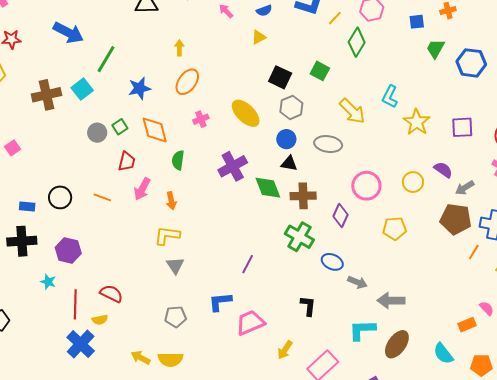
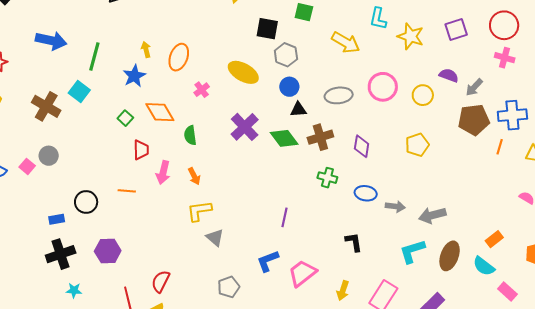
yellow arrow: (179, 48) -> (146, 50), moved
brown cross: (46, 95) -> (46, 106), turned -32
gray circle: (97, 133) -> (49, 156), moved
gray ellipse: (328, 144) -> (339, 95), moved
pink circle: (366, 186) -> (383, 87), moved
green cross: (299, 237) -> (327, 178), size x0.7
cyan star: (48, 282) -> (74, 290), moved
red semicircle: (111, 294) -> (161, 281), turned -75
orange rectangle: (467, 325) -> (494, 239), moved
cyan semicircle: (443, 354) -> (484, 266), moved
# # # # #
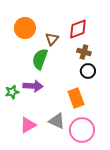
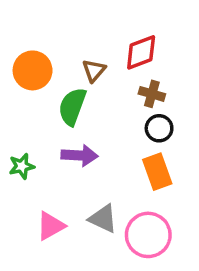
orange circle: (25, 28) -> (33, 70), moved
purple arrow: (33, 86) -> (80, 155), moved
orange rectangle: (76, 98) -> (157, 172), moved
# # # # #
WHAT TO DO: Copy out, word for word, the part of the entries above that begins at the line with "yellow arrow: (179, 48) -> (146, 50), moved" and ends at the line with "red semicircle: (111, 294)", including both.

RESULT OF THIS TASK:
yellow arrow: (179, 48) -> (146, 50), moved
brown cross: (46, 95) -> (46, 106), turned -32
gray circle: (97, 133) -> (49, 156), moved
gray ellipse: (328, 144) -> (339, 95), moved
pink circle: (366, 186) -> (383, 87), moved
green cross: (299, 237) -> (327, 178), size x0.7
cyan star: (48, 282) -> (74, 290), moved
red semicircle: (111, 294) -> (161, 281), turned -75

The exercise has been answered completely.